MATERIAL FOR THIS EXERCISE:
-*-

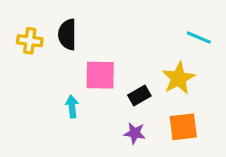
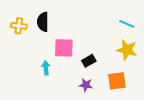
yellow star: (179, 78) -> (127, 50), moved, turned -30

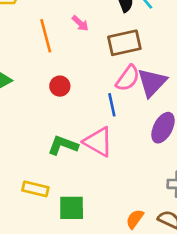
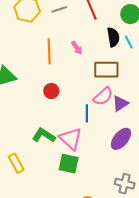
purple triangle: (152, 82) -> (120, 103), size x0.7
yellow rectangle: (35, 189) -> (16, 163), turned 36
green square: (72, 208) -> (69, 164), moved

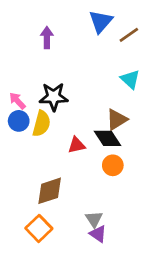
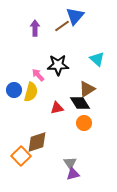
brown line: (129, 35) -> (62, 26), moved
black star: (54, 97) -> (58, 65), moved
pink arrow: (17, 101) -> (38, 75), moved
orange square: (39, 228) -> (21, 156), moved
purple triangle: (98, 234) -> (73, 174), turned -48

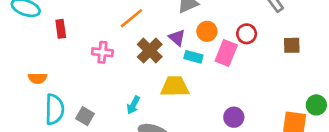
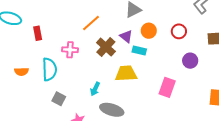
pink rectangle: (226, 53) -> (167, 87), moved
cyan semicircle: (54, 109) -> (49, 69), moved
purple circle: (234, 117) -> (190, 61), moved

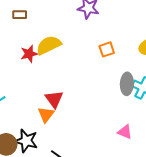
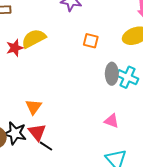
orange square: (107, 49) -> (91, 41), turned 35
red triangle: (54, 99) -> (37, 132), moved

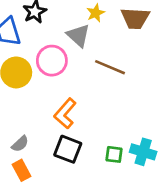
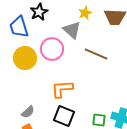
orange L-shape: (65, 113) -> (62, 89), turned 45

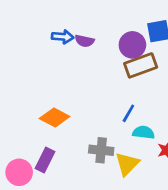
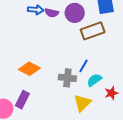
purple circle: (132, 45) -> (75, 13), moved
cyan semicircle: (144, 132) -> (94, 80), turned -42
gray cross: (101, 150) -> (67, 78), moved

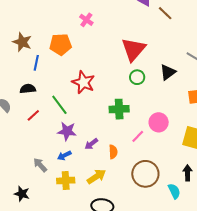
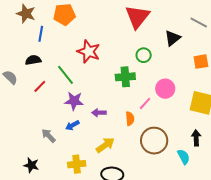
green circle: (137, 77) -> (144, 55), moved
purple arrow: (91, 144) -> (99, 113), turned 40
orange semicircle: (113, 152) -> (130, 119), moved
yellow cross: (66, 181) -> (77, 164), moved

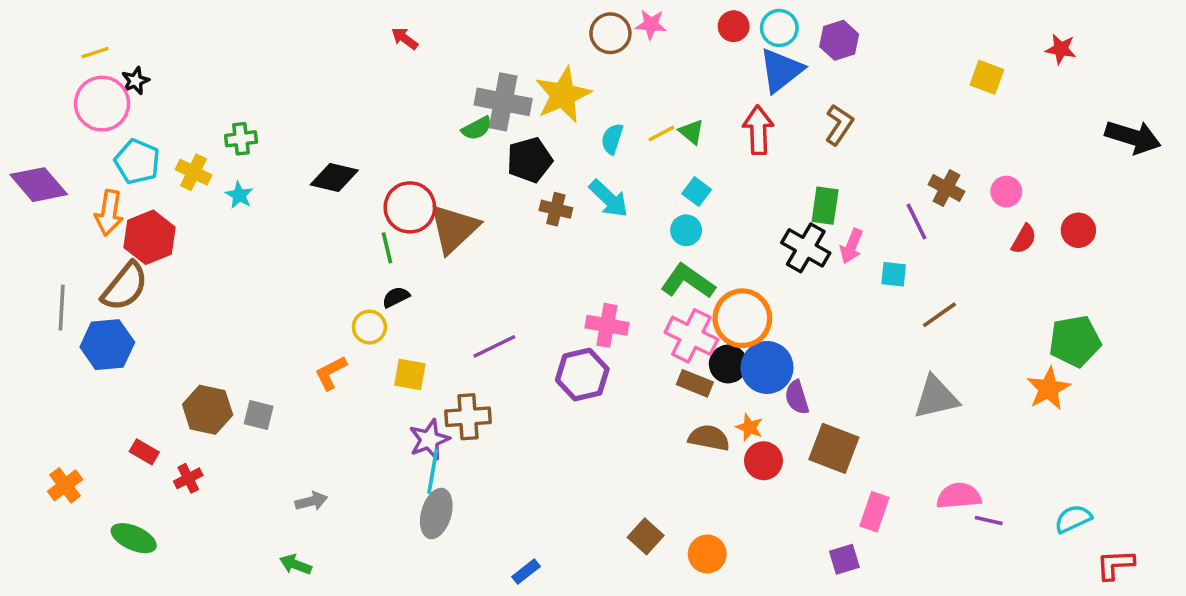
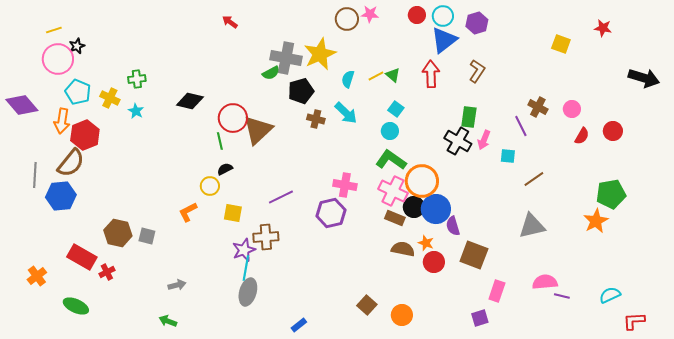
red rectangle: (144, 452) -> (82, 257), size x1.8

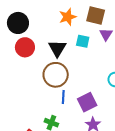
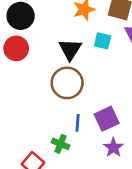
red circle: (25, 47) -> (16, 48), moved
blue line: (63, 97) -> (78, 123), moved

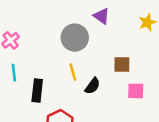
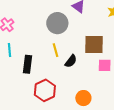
brown square: (122, 65) -> (94, 45), size x1.5

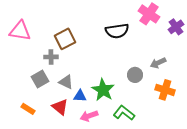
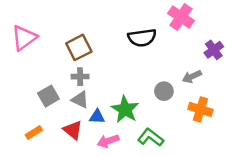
purple cross: (176, 27) -> (214, 50), moved
pink triangle: (20, 31) -> (24, 38), turned -45
gray cross: (51, 57) -> (80, 77), moved
orange rectangle: (28, 109) -> (34, 132), turned -64

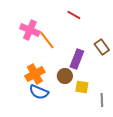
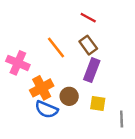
pink cross: (30, 30) -> (18, 63), moved
brown rectangle: (102, 47) -> (88, 45), moved
brown circle: (65, 76) -> (69, 96), moved

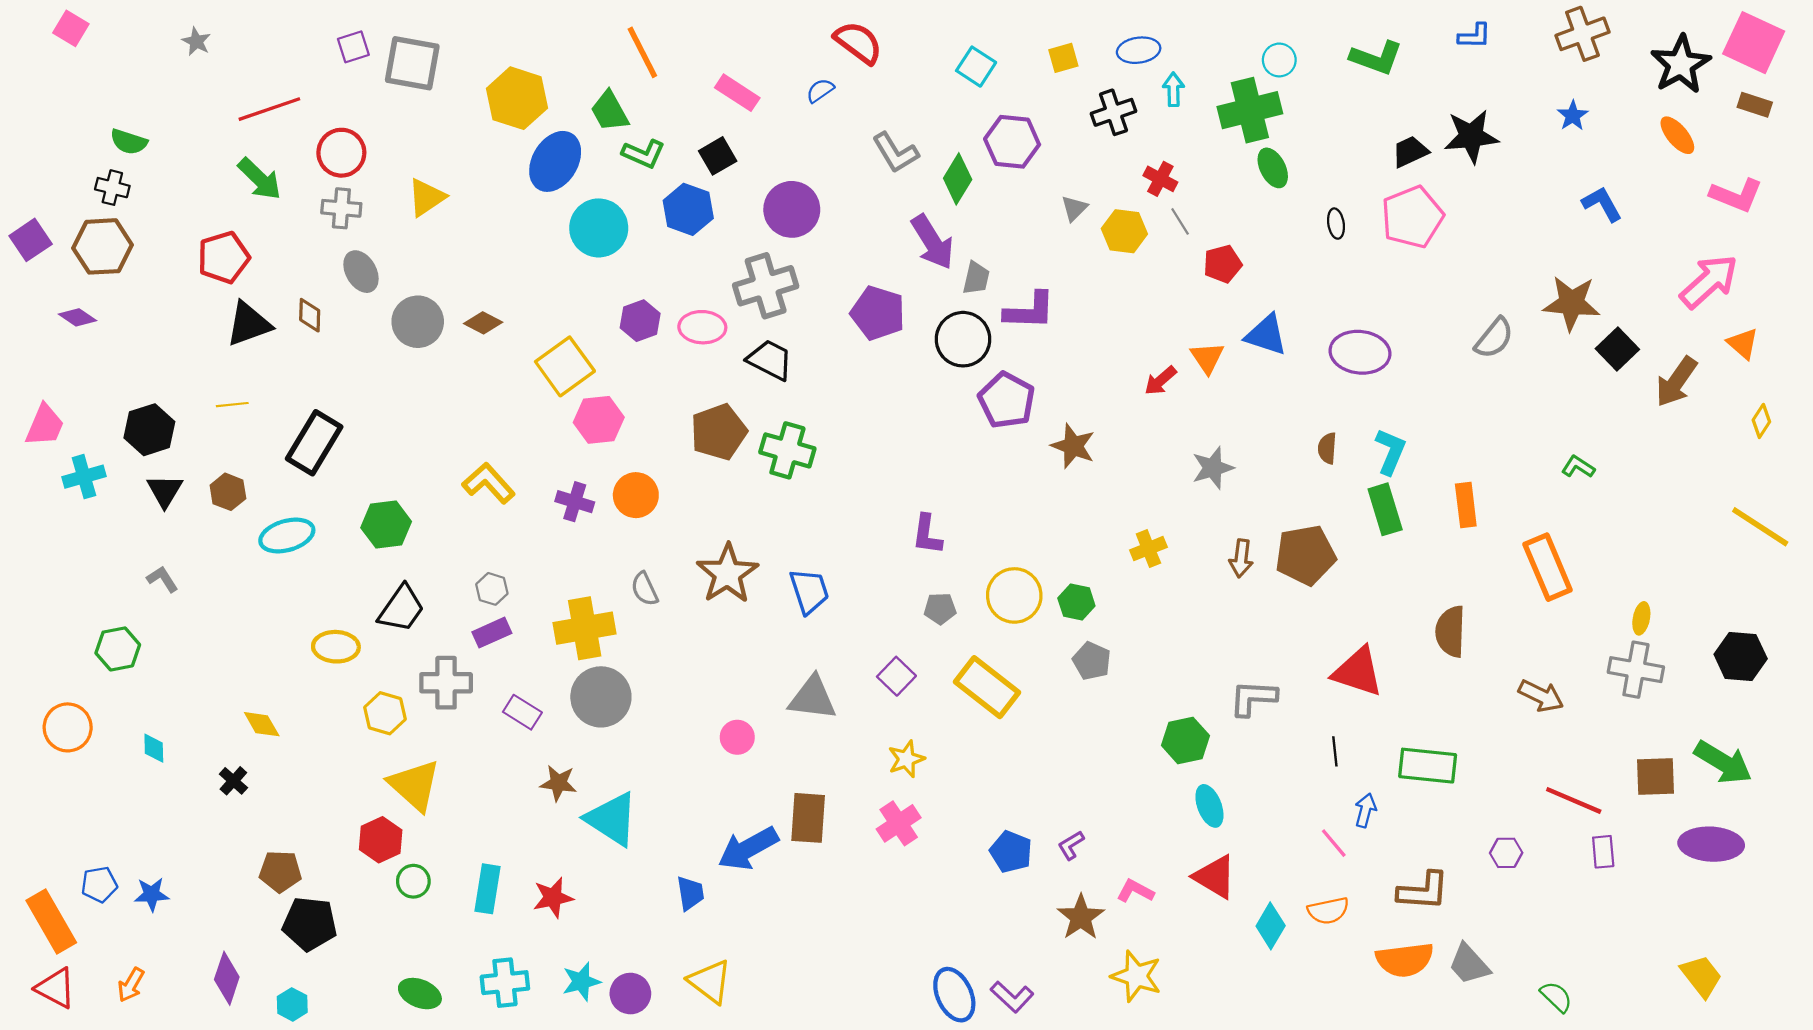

-*-

EXERCISE DESCRIPTION: In the answer, the lines from the one containing "orange semicircle: (113, 152)" to the end of the records above must be written out exactly, both ends included; the pictures must not appear.

TASK OUTPUT:
orange semicircle: (113, 152) -> (130, 119), moved
yellow cross: (66, 181) -> (77, 164), moved

red rectangle: (144, 452) -> (82, 257), size x1.8

red circle: (25, 47) -> (16, 48), moved
blue line: (63, 97) -> (78, 123), moved

brown square: (122, 65) -> (94, 45), size x1.5

purple cross: (176, 27) -> (214, 50), moved
pink triangle: (20, 31) -> (24, 38), turned -45
gray cross: (51, 57) -> (80, 77), moved
orange rectangle: (28, 109) -> (34, 132), turned -64

pink cross: (30, 30) -> (18, 63), moved
brown rectangle: (102, 47) -> (88, 45), moved
brown circle: (65, 76) -> (69, 96), moved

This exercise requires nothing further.